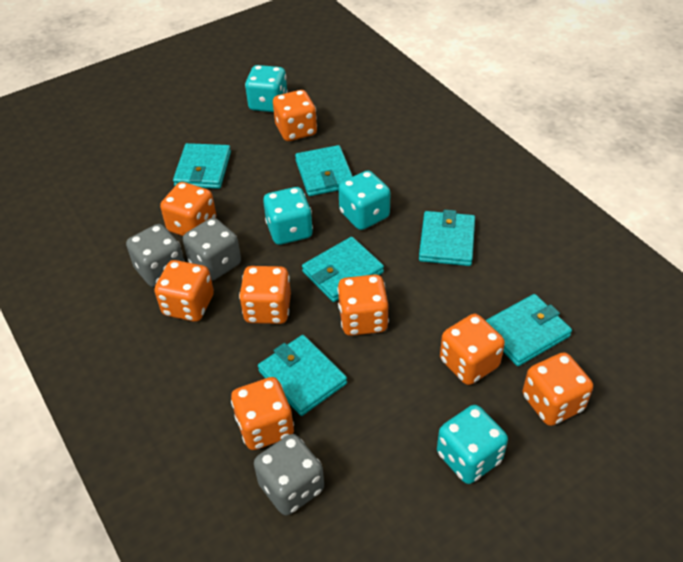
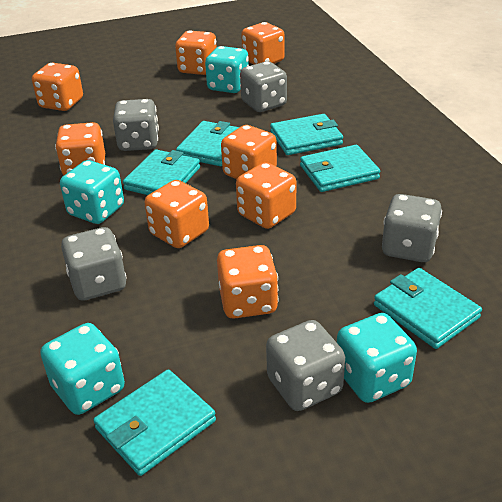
grey dice: 3 -> 5

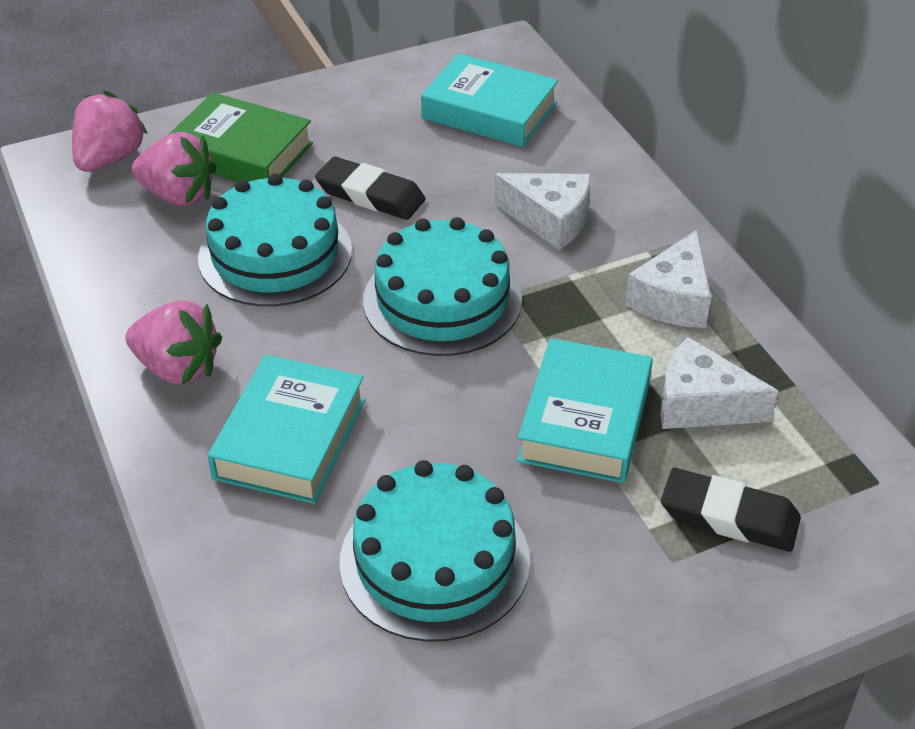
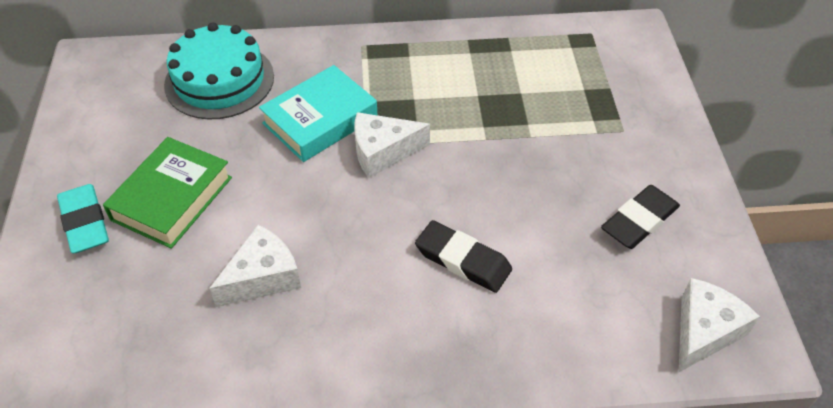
pink strawberry: 3 -> 0
turquoise book: 3 -> 1
turquoise cake: 3 -> 1
turquoise eraser: 0 -> 1

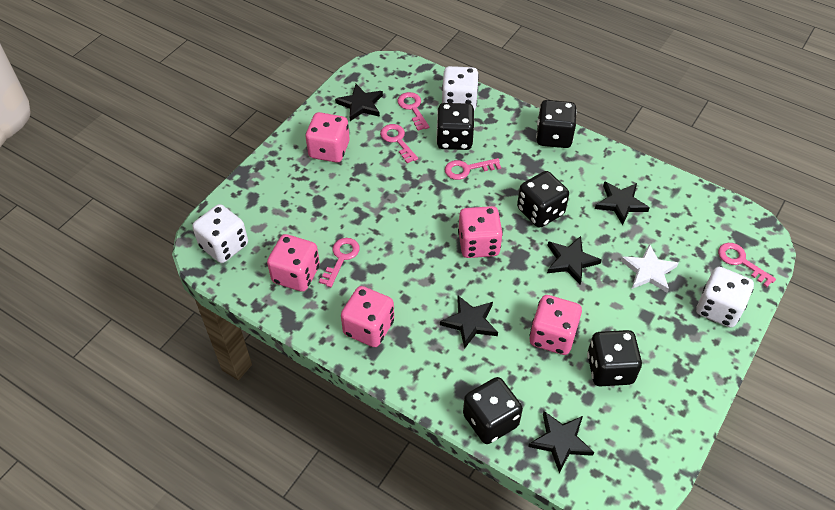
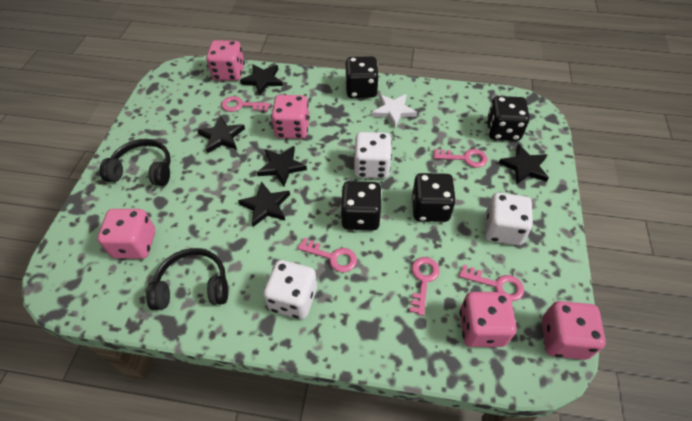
black dice: 5 -> 4
black headphones: 0 -> 2

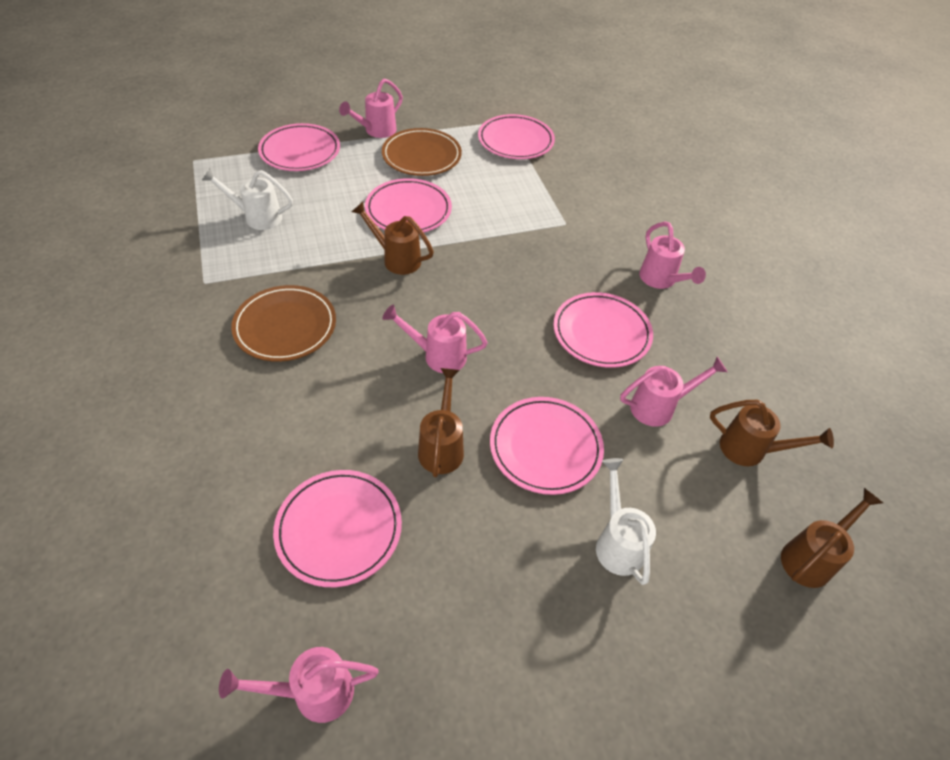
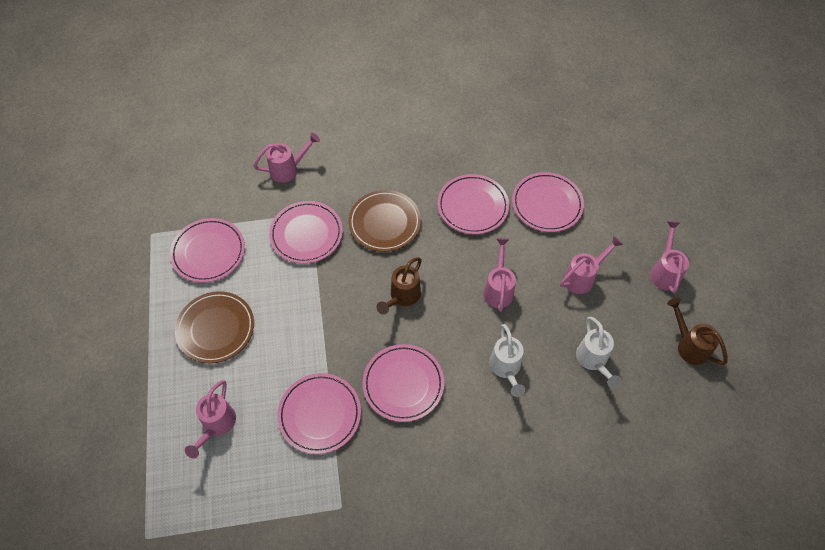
brown watering can: 4 -> 2

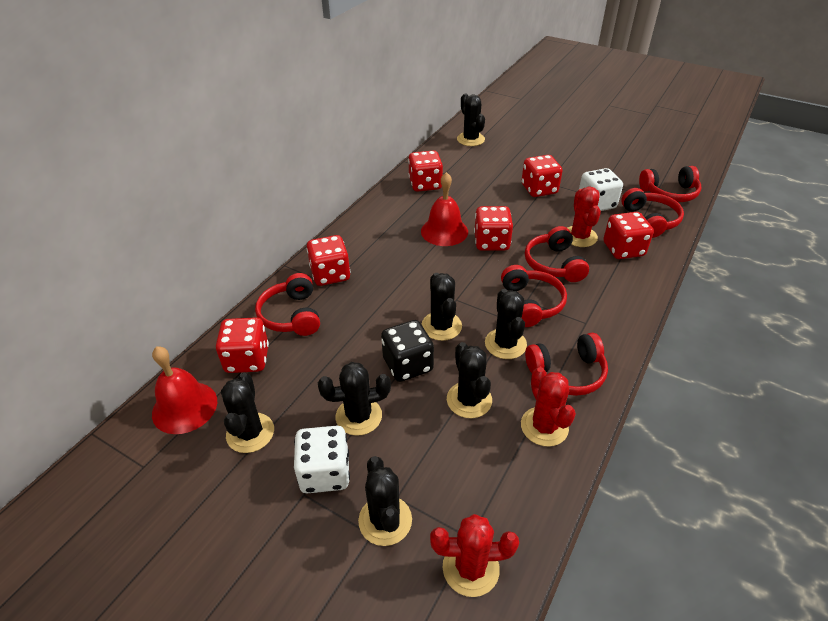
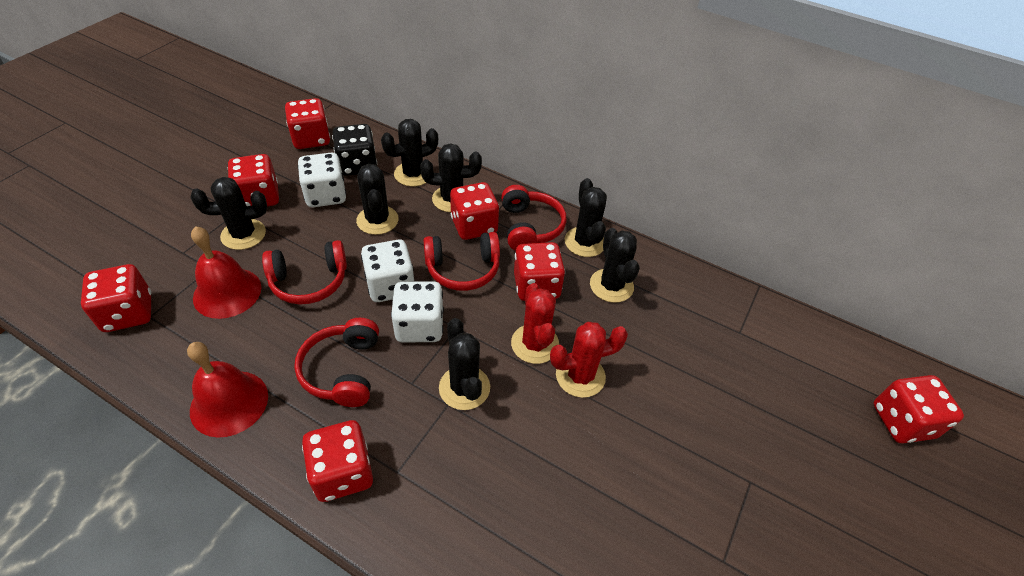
red cactus: 3 -> 2
red dice: 6 -> 7
red headphones: 6 -> 4
white dice: 2 -> 3

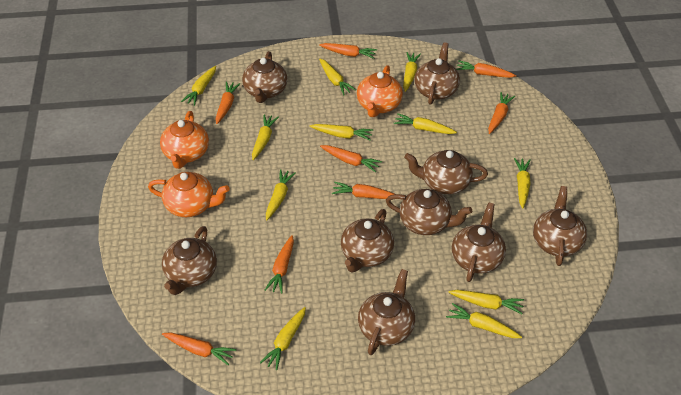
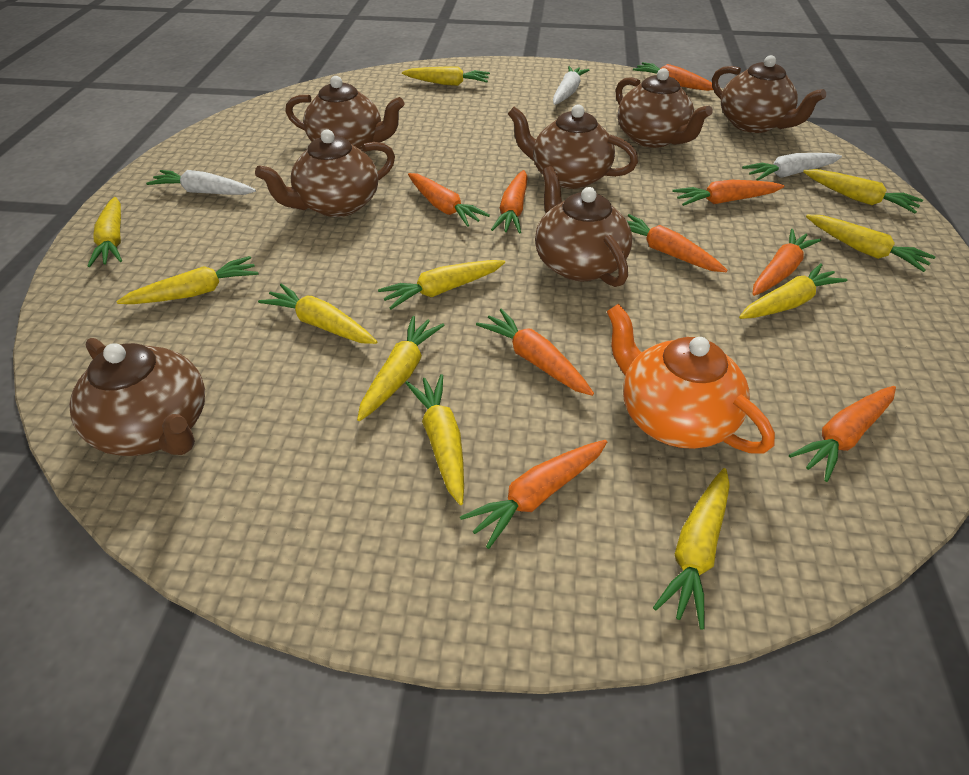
brown teapot: 9 -> 7
orange carrot: 8 -> 9
orange teapot: 3 -> 1
white carrot: 0 -> 3

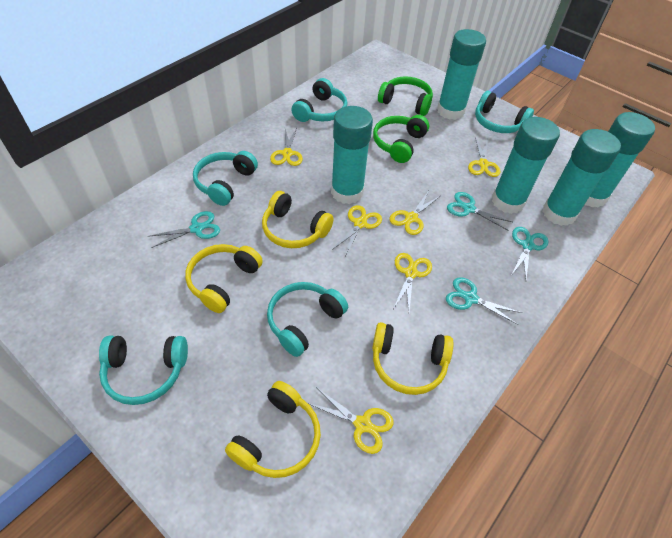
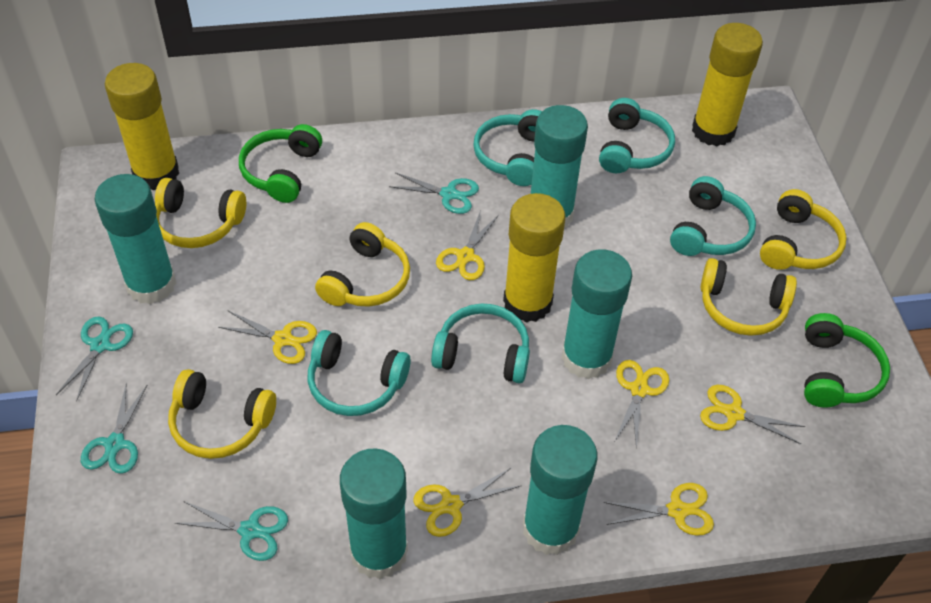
yellow glue stick: 0 -> 3
yellow headphones: 4 -> 5

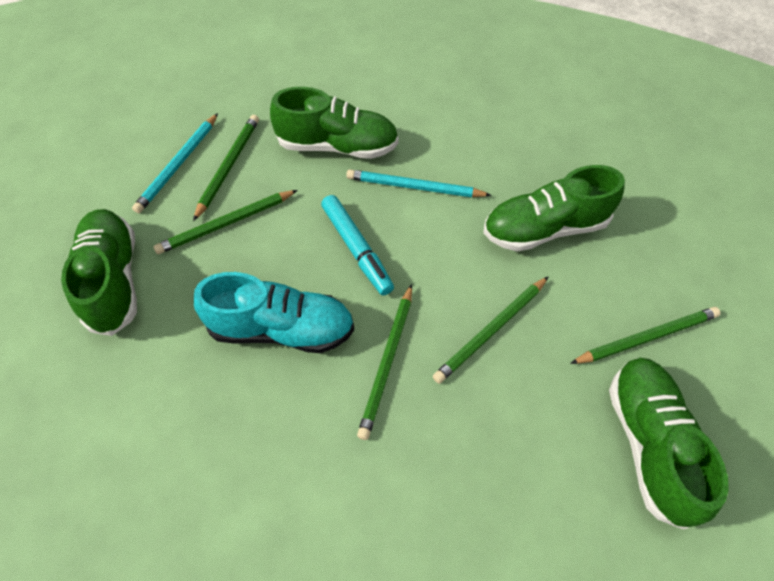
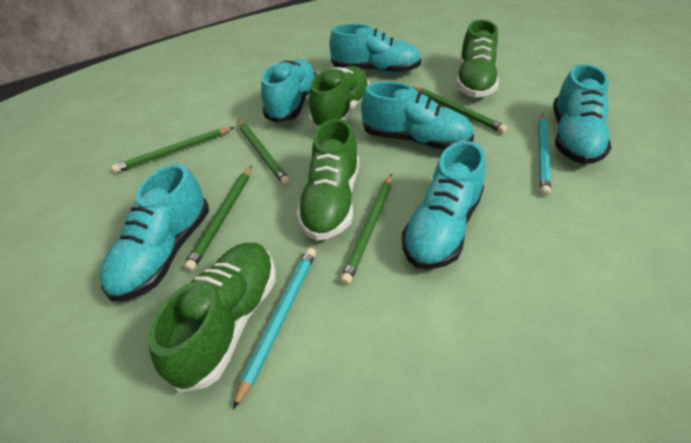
turquoise marker: 1 -> 0
turquoise shoe: 1 -> 6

++++++

For this exercise, return every line from the data that holds the string "turquoise".

_Task response_:
turquoise book: 3 -> 1
turquoise cake: 3 -> 1
turquoise eraser: 0 -> 1
turquoise marker: 1 -> 0
turquoise shoe: 1 -> 6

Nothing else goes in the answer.